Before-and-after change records
*** Begin section ***
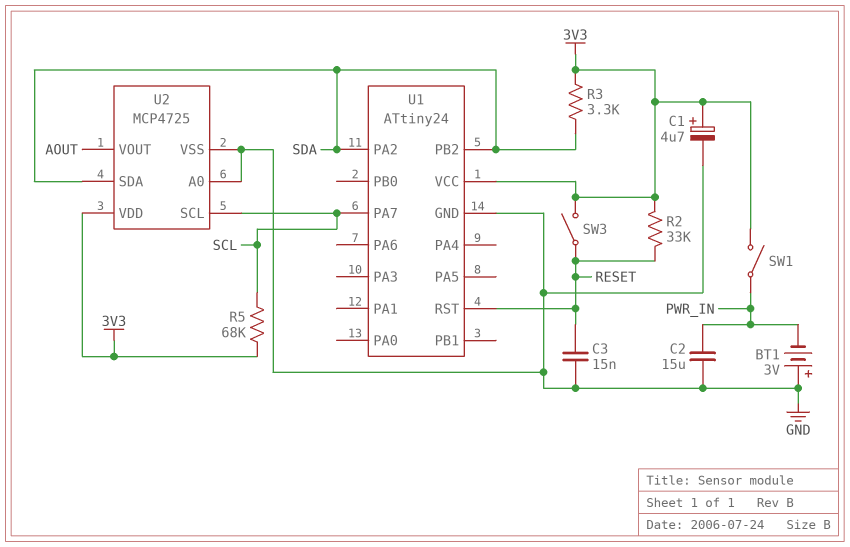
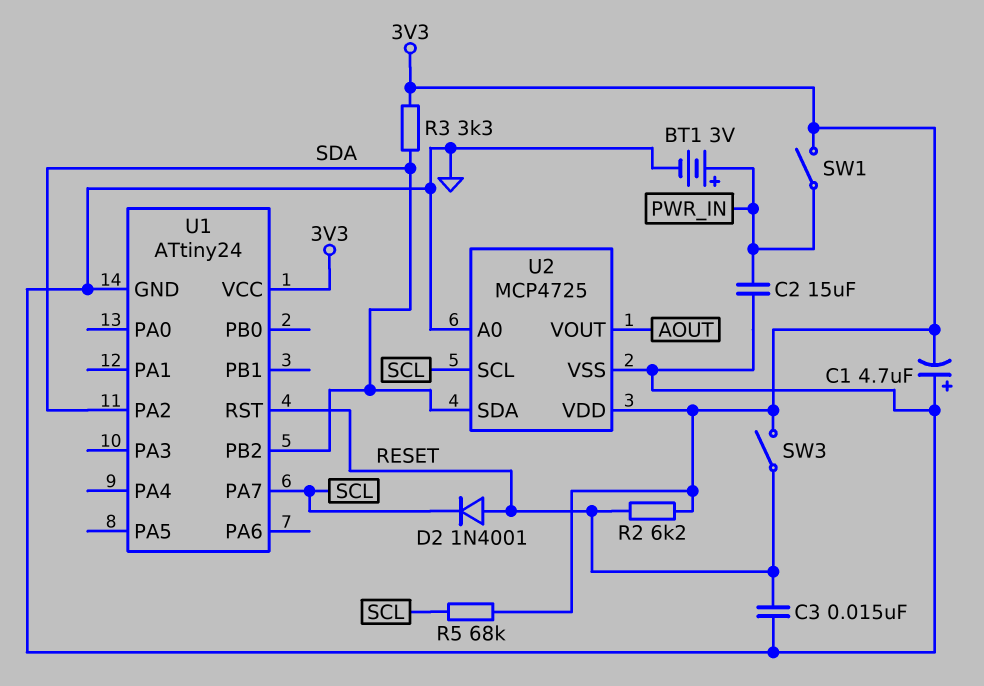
BT1: 3V (plus GND, minus PWR_IN) -> 3V (plus PWR_IN, minus GND)
C1: 4.7uF (plus 3V3, minus GND) -> 4.7uF (plus GND, minus 3V3)
D2: none -> diode 1N4001 (A RESET, K SCL)
R2: 33k (3V3, RESET) -> 6.2k (3V3, RESET)

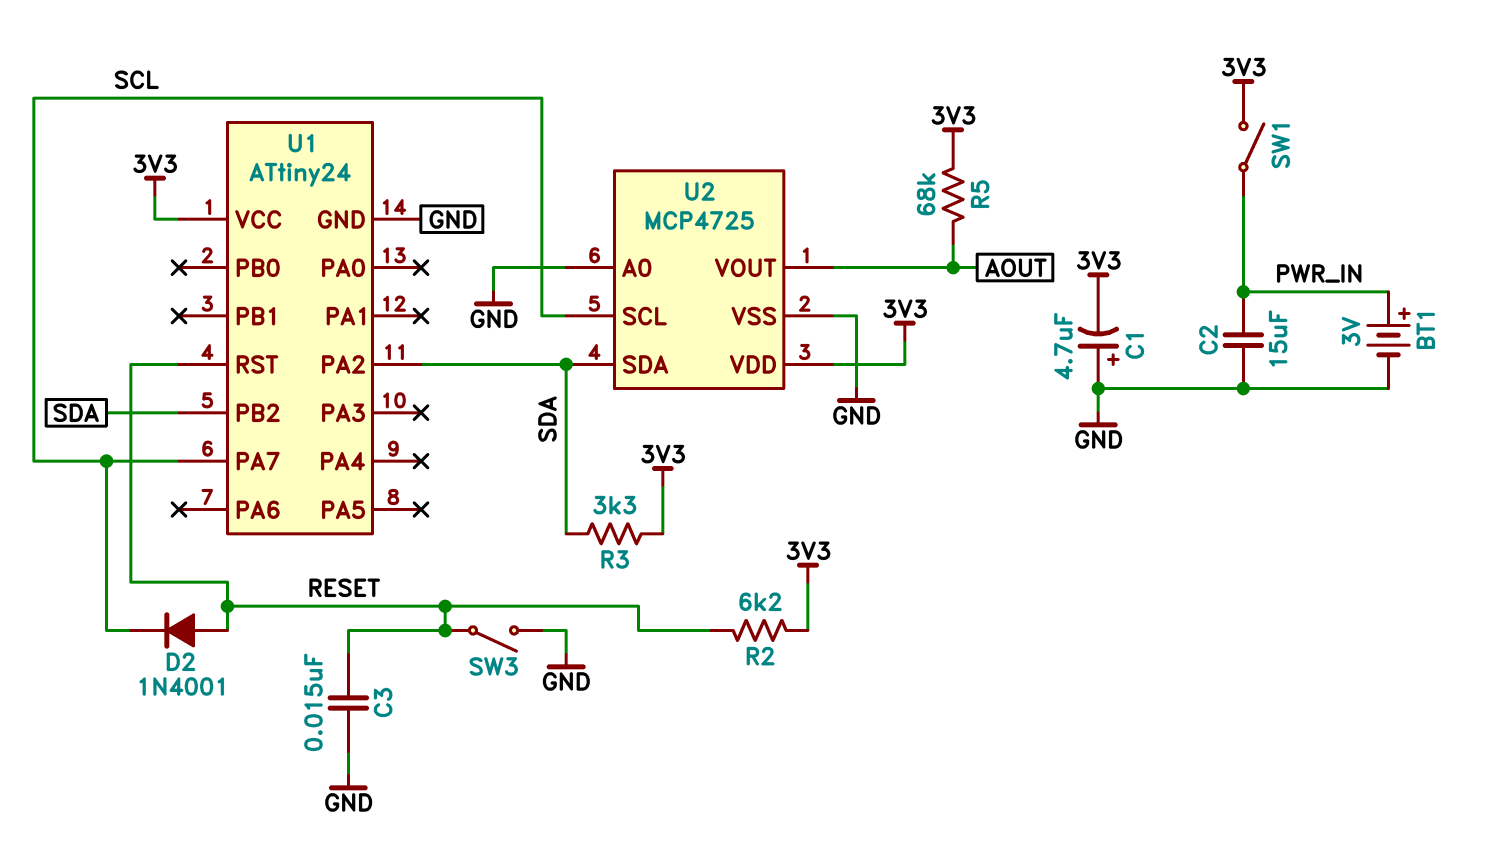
R5: 68k (3V3, SCL) -> 68k (3V3, AOUT)
SW3: switch (3V3, RESET) -> switch (GND, RESET)

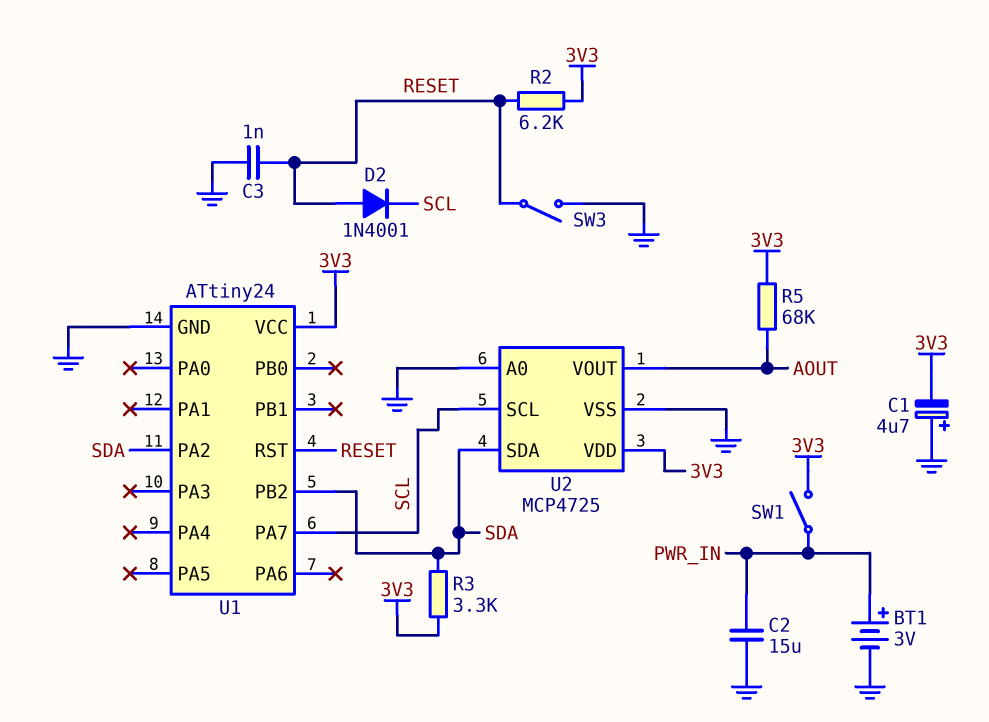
C3: 15nF (GND, RESET) -> 1nF (GND, RESET)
*** End section ***
§ **Task item**: Give back every entry in full, exactly as written, with no picture included.

§ **Written response**:
BT1: 3V (plus GND, minus PWR_IN) -> 3V (plus PWR_IN, minus GND)
C1: 4.7uF (plus 3V3, minus GND) -> 4.7uF (plus GND, minus 3V3)
D2: none -> diode 1N4001 (A RESET, K SCL)
R2: 33k (3V3, RESET) -> 6.2k (3V3, RESET)

R5: 68k (3V3, SCL) -> 68k (3V3, AOUT)
SW3: switch (3V3, RESET) -> switch (GND, RESET)

C3: 15nF (GND, RESET) -> 1nF (GND, RESET)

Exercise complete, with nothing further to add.